Segment Start: Records shown

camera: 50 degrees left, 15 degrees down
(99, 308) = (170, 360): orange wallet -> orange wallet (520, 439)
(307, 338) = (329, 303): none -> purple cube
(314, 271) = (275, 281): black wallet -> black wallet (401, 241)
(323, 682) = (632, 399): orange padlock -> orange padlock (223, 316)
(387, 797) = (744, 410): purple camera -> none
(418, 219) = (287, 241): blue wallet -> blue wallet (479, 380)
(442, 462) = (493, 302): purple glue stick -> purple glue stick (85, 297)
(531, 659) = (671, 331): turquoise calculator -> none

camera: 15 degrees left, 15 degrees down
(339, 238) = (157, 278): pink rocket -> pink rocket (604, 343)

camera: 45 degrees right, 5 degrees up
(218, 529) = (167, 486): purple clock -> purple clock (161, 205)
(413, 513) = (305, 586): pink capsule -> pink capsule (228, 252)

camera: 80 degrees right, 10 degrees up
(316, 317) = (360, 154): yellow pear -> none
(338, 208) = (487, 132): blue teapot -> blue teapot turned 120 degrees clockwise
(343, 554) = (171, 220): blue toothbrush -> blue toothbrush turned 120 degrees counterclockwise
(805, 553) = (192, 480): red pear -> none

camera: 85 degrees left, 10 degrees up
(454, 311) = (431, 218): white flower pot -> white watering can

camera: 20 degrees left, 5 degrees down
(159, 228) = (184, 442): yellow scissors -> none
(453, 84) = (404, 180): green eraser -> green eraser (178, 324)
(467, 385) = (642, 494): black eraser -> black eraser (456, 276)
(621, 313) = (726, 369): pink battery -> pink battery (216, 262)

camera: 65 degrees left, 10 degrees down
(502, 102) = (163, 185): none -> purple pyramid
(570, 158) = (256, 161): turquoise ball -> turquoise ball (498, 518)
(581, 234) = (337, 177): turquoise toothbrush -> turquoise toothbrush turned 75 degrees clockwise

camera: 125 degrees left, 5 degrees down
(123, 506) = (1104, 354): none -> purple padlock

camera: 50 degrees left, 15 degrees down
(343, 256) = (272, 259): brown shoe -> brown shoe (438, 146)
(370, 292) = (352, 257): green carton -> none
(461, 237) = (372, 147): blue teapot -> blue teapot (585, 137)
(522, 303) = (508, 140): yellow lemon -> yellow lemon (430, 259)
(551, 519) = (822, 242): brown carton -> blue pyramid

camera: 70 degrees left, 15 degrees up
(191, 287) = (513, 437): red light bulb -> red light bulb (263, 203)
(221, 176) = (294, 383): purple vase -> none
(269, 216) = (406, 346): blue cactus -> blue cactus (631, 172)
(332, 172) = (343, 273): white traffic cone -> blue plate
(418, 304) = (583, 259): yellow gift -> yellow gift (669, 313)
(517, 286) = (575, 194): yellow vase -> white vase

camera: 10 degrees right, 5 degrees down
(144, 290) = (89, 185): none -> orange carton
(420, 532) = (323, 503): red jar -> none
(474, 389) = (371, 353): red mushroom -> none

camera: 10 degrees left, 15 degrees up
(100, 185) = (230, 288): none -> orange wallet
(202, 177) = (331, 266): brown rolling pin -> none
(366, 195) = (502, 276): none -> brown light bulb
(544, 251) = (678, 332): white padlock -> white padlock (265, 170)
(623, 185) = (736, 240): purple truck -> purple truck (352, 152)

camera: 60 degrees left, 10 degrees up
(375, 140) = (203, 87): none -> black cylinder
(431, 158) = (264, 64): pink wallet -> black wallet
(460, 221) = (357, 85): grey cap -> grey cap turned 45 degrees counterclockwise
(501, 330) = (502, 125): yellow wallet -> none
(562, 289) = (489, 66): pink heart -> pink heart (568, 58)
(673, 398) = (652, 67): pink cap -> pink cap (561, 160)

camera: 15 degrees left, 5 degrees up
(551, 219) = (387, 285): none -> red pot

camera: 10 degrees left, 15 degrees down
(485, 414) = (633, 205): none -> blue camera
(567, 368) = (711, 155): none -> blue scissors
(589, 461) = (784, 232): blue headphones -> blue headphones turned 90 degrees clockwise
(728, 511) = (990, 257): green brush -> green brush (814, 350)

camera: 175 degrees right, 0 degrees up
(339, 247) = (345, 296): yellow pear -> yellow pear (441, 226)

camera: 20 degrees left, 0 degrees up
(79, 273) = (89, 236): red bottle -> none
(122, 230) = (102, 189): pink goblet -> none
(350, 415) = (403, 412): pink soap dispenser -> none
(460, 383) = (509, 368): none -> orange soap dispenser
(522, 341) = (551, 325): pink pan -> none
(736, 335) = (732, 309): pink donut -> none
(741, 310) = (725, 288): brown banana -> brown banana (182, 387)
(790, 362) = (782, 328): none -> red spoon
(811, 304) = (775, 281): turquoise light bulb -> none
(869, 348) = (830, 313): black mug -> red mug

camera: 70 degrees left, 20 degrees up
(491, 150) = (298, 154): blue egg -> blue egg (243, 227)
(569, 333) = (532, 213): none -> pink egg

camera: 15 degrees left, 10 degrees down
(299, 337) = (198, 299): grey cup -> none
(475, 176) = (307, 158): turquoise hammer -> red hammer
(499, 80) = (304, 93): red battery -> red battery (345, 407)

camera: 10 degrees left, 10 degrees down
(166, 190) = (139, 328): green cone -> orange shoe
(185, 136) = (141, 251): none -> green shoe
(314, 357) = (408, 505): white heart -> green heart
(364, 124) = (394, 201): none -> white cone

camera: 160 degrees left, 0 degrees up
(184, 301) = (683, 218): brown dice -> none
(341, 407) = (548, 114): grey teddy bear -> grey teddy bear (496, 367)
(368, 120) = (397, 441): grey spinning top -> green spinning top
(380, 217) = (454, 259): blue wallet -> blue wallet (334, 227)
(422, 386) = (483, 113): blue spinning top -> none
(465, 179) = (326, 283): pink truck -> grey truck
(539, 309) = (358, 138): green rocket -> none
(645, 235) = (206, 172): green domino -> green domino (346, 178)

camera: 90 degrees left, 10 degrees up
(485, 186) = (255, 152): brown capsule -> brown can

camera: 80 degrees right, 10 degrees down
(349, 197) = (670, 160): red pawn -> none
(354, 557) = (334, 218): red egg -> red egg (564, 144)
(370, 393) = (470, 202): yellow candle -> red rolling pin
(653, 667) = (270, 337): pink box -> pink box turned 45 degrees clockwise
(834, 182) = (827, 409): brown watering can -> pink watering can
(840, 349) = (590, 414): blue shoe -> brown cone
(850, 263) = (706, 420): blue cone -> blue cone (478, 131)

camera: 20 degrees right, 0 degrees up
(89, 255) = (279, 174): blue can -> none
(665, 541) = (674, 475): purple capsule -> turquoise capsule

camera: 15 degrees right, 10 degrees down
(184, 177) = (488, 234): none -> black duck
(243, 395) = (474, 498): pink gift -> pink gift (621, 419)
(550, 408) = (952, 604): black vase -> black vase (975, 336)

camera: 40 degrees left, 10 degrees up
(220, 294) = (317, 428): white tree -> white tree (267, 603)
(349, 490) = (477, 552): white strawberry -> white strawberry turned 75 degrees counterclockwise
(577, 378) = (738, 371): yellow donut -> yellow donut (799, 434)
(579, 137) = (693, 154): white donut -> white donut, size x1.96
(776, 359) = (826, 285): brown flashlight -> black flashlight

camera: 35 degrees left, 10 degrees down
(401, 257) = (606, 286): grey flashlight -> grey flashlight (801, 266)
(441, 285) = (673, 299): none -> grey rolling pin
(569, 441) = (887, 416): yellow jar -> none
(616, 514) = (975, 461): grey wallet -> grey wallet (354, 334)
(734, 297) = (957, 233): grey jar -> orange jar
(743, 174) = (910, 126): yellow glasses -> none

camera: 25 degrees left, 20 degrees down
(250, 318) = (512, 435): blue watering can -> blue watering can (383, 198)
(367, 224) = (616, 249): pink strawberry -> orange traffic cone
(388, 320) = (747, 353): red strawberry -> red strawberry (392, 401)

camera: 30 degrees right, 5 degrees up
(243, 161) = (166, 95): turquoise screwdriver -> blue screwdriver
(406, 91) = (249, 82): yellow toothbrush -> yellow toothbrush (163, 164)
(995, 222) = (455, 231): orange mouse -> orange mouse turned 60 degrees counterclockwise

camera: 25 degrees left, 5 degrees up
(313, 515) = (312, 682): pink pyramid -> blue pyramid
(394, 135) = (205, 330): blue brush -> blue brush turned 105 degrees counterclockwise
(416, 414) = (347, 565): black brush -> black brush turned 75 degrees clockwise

Segment End: Records shown

Assignment
Say how many lines in the records hold "traffic", with the number as the whole reply.

Output for this task
2